Task :: Sift through the material below and return the lines with "cactus".

Information shown ::

------------------------------

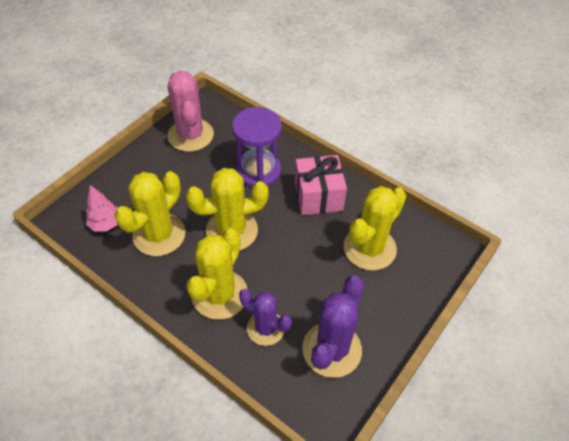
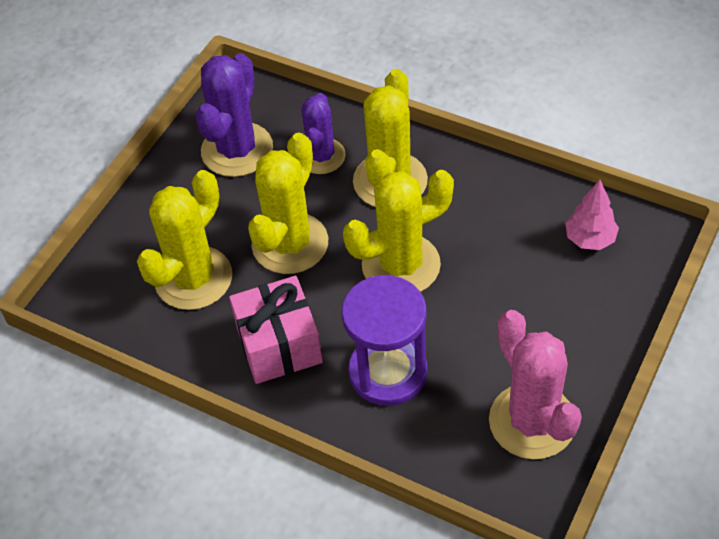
camera: 175 degrees right, 0 degrees up
(159, 235) = (504, 239): yellow cactus -> yellow cactus (290, 243)
(265, 328) = (321, 156): purple cactus -> purple cactus turned 75 degrees clockwise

------------------------------

Answer ::
(159, 235) = (504, 239): yellow cactus -> yellow cactus (290, 243)
(265, 328) = (321, 156): purple cactus -> purple cactus turned 75 degrees clockwise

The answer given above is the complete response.